Required action: In the listing below, locate the lines bearing the word "none". Copy every one of them.

Listed entries:
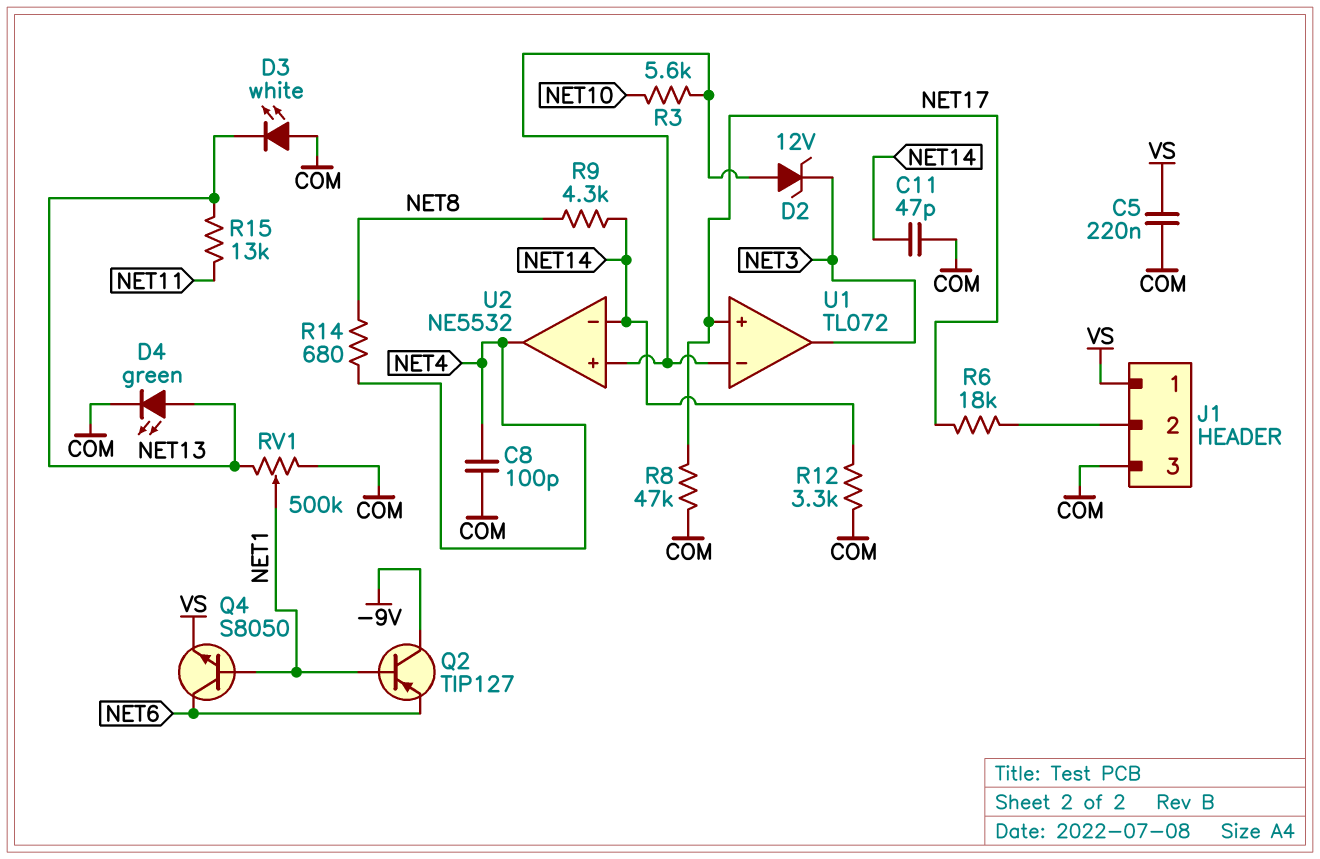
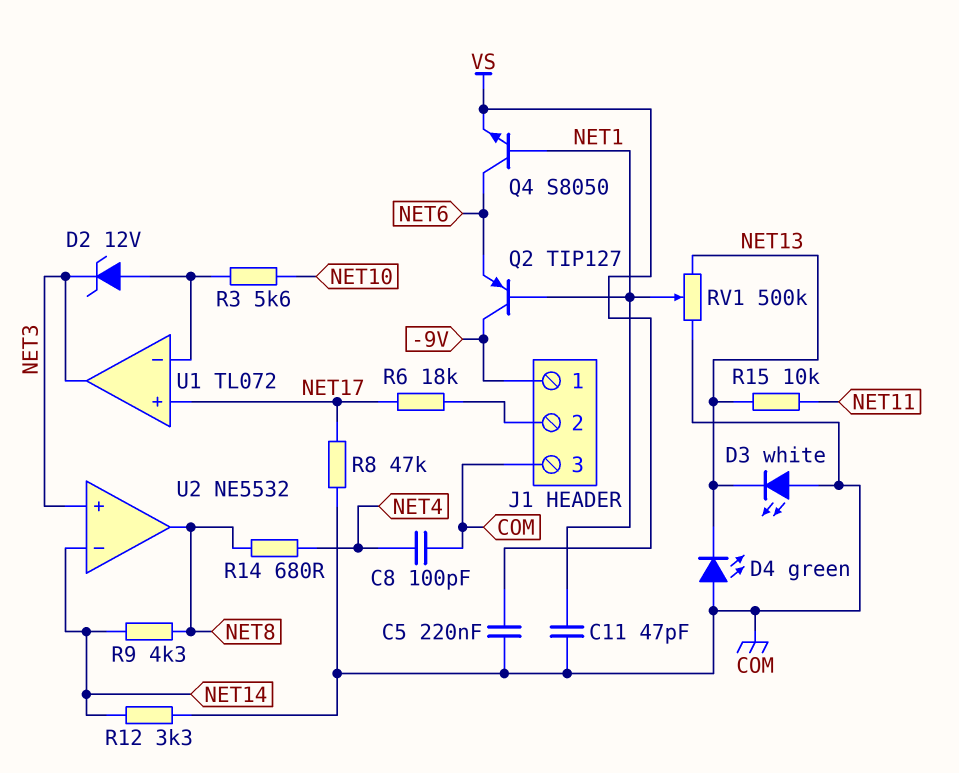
C11: 47pF (COM, NET14) -> 47pF (COM, NET1)
D4: LED green (A NET13, K COM) -> LED green (A COM, K NET13)
J1 pin 1: VS -> -9V
R15: 13k (NET11, NET13) -> 10k (NET11, NET13)
U2 pin in+: U1/in- -> NET3
U2 pin out: NET4 -> NET8

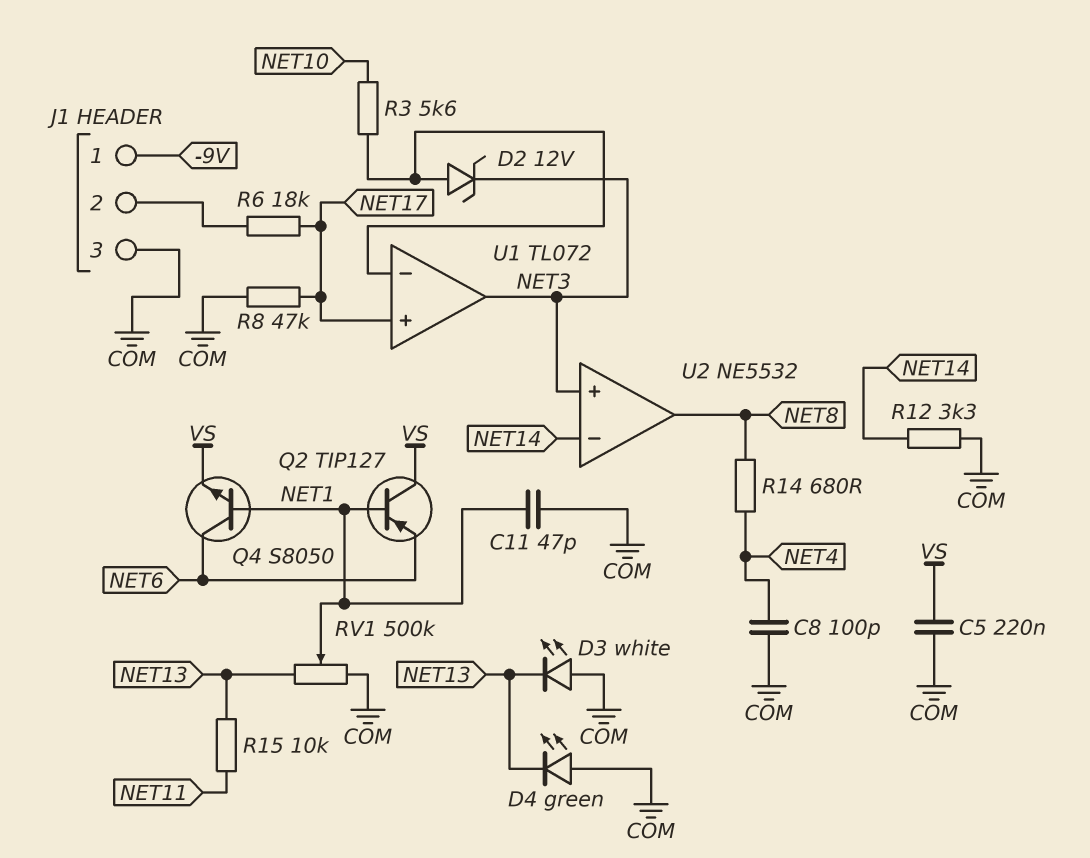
Q2: PNP TIP127 (B NET1, C -9V, E NET6) -> PNP TIP127 (B NET1, C VS, E NET6)
R9: 4.3k (NET8, NET14) -> none

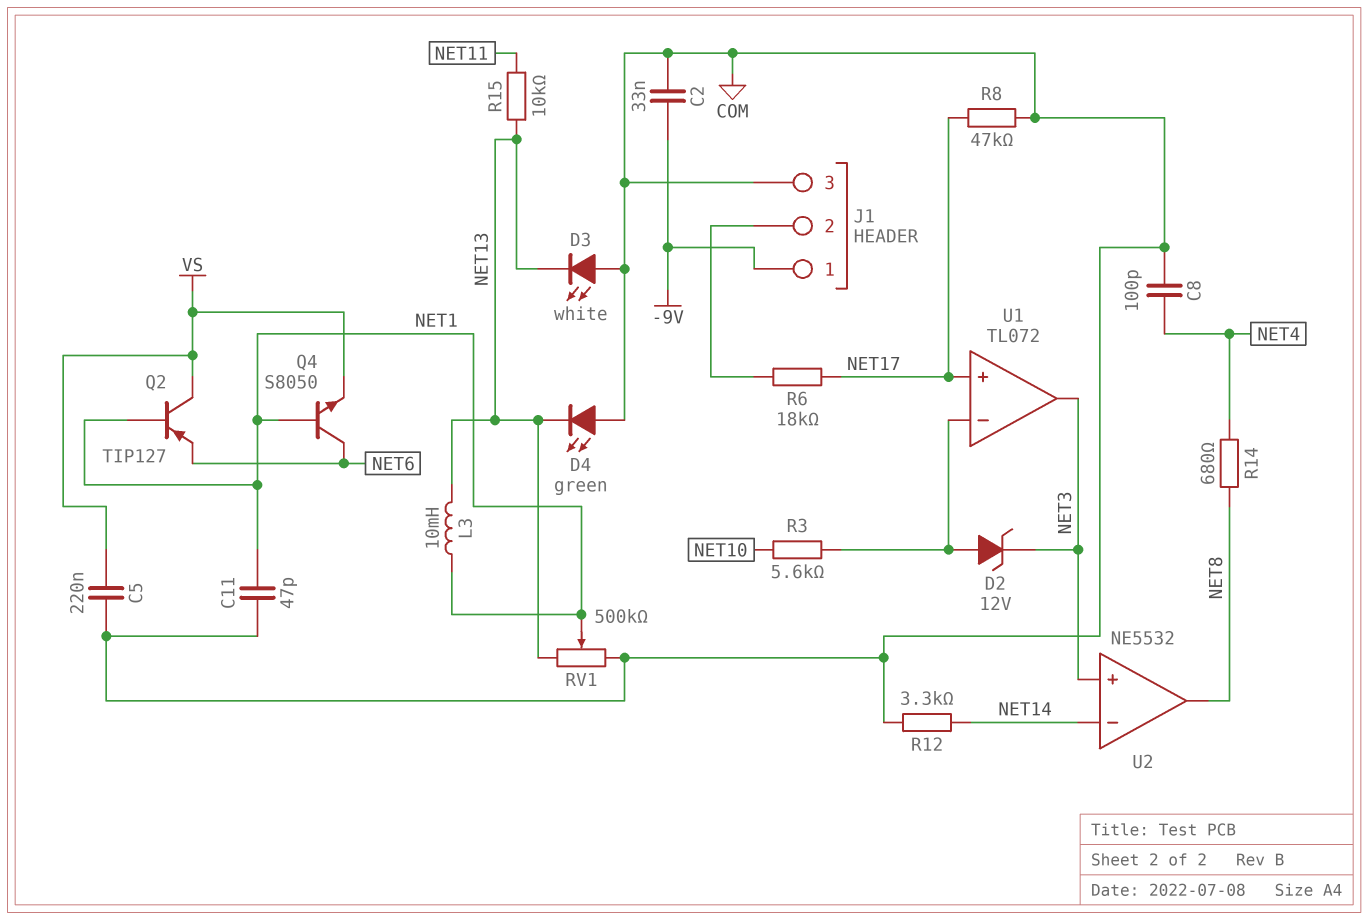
C2: none -> 33nF (-9V, COM)
L3: none -> 10mH (NET1, NET13)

Result for this task:
R9: 4.3k (NET8, NET14) -> none
C2: none -> 33nF (-9V, COM)
L3: none -> 10mH (NET1, NET13)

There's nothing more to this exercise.